Task goal: Everything below from the line with "white cube: 8 -> 5" through the line with "red toothbrush: 8 -> 9" should be copied exactly, and nothing else; leave out the pictures.

Dataset records:
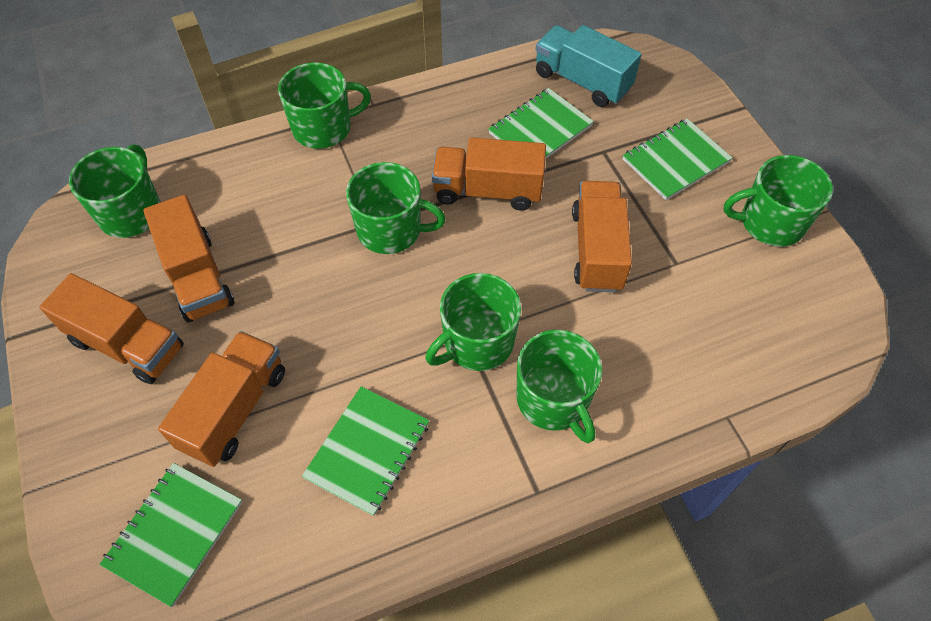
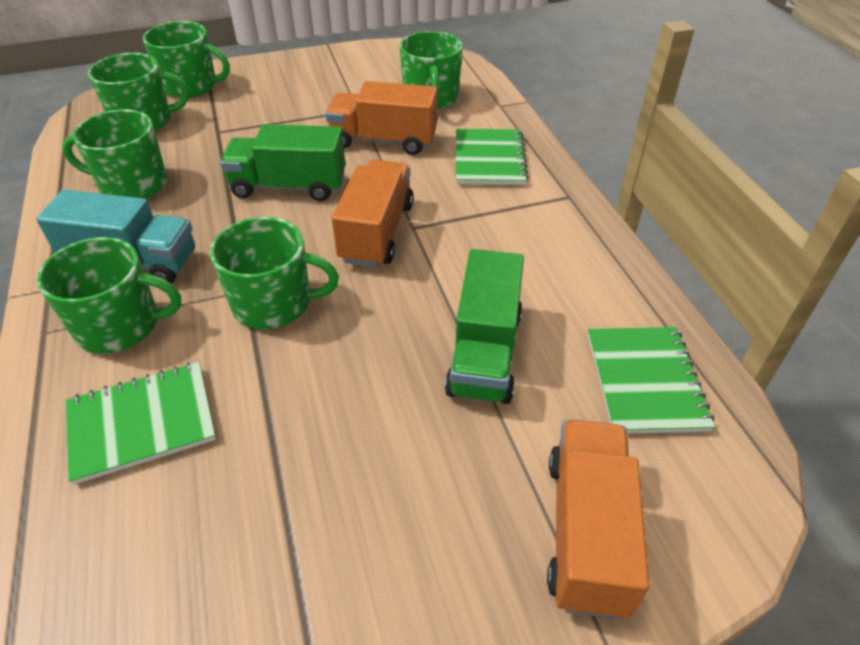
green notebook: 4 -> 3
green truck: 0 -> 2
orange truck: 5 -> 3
---
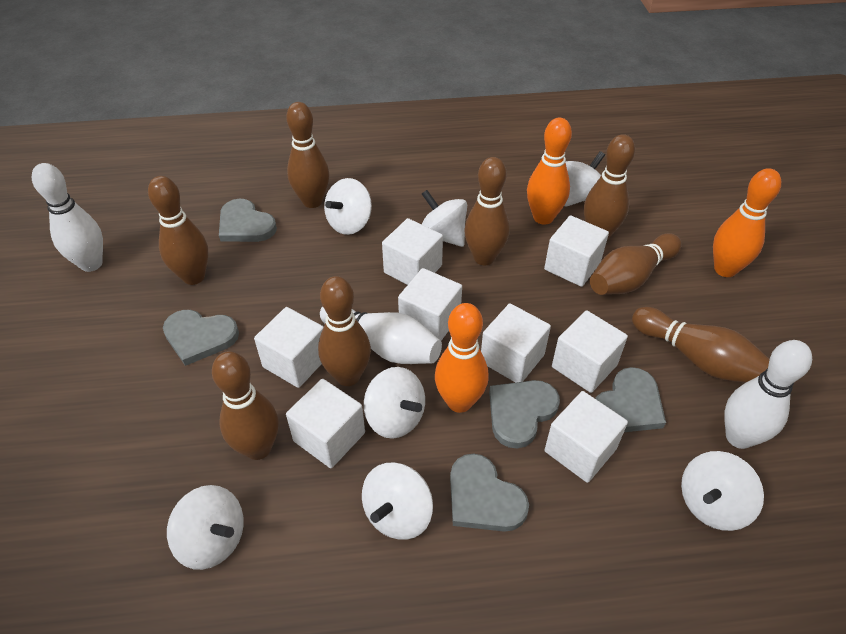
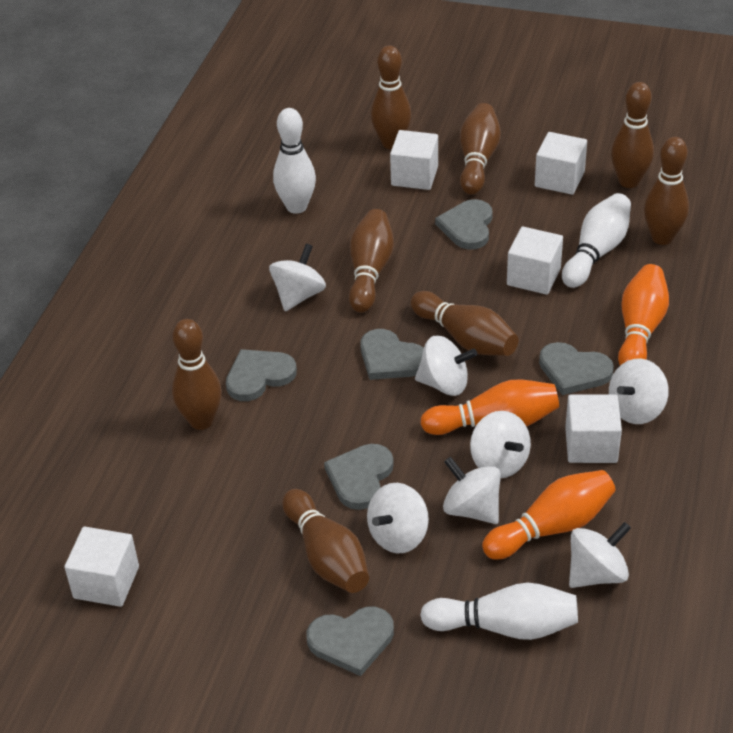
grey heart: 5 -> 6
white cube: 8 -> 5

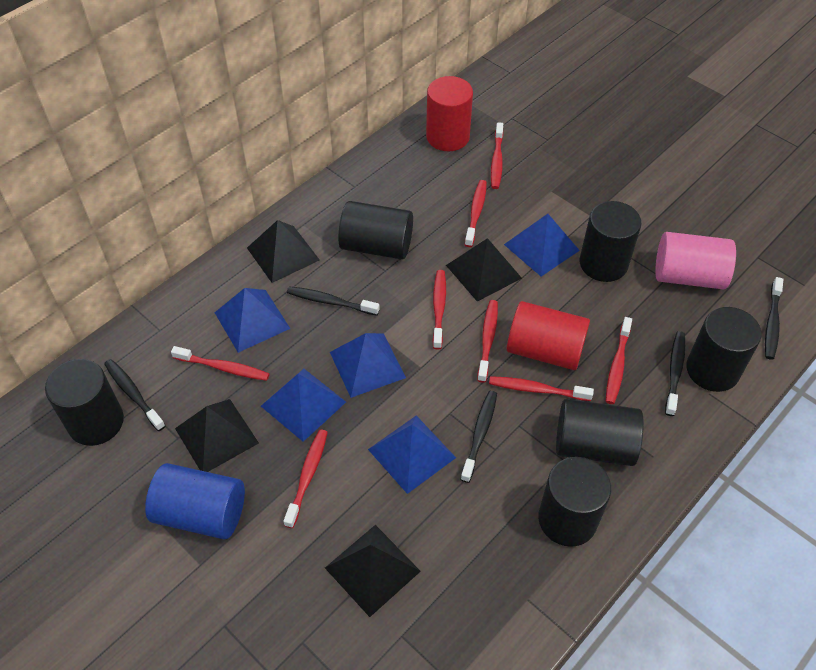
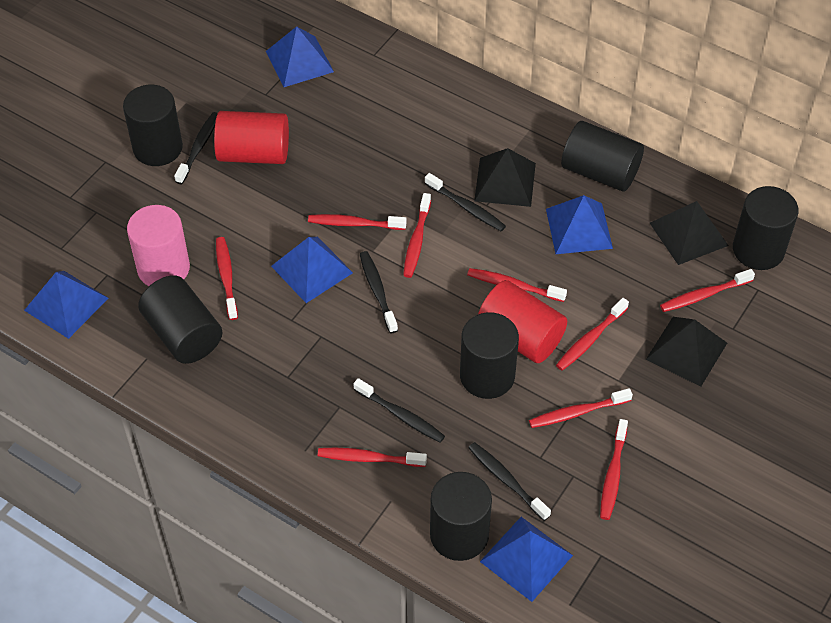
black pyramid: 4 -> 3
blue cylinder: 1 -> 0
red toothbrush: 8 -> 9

Finished exercise:
white cube: 8 -> 5

black pyramid: 4 -> 3
blue cylinder: 1 -> 0
red toothbrush: 8 -> 9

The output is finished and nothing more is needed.